Task to carry out ->
Tally the lines below that include the string "cylinder". Reply with the total only.

Exercise materials ->
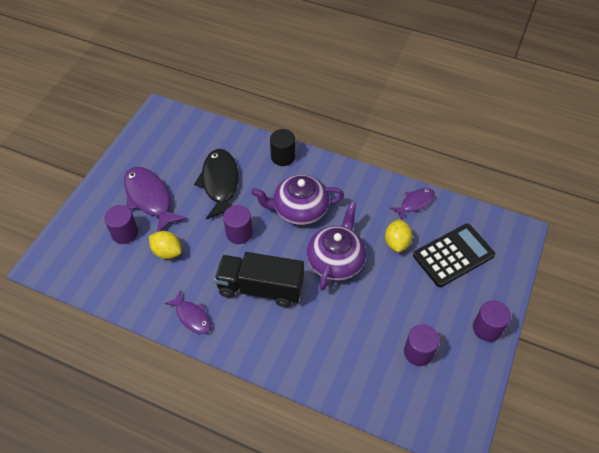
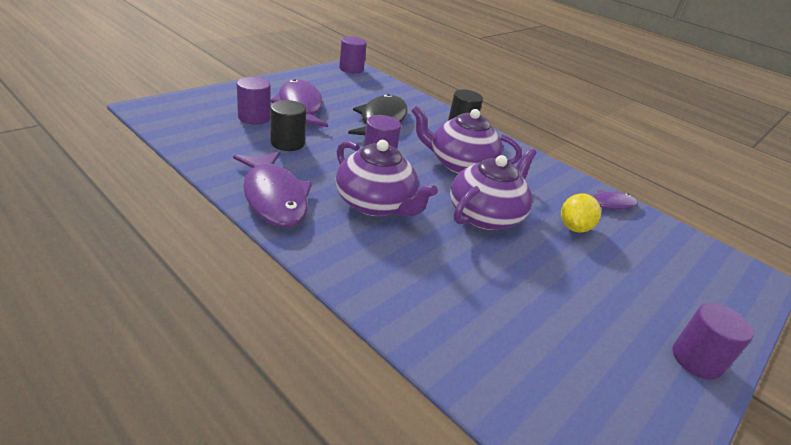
camera: 15 degrees right, 20 degrees down
(167, 252) = (287, 143): yellow lemon -> black cylinder
(192, 317) = (274, 197): purple fish -> purple fish, size x1.76
(260, 288) = (376, 204): black truck -> purple teapot
(418, 352) = (574, 345): purple cylinder -> purple cylinder (351, 69)
(453, 255) = (653, 265): black calculator -> none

Response to the task ->
2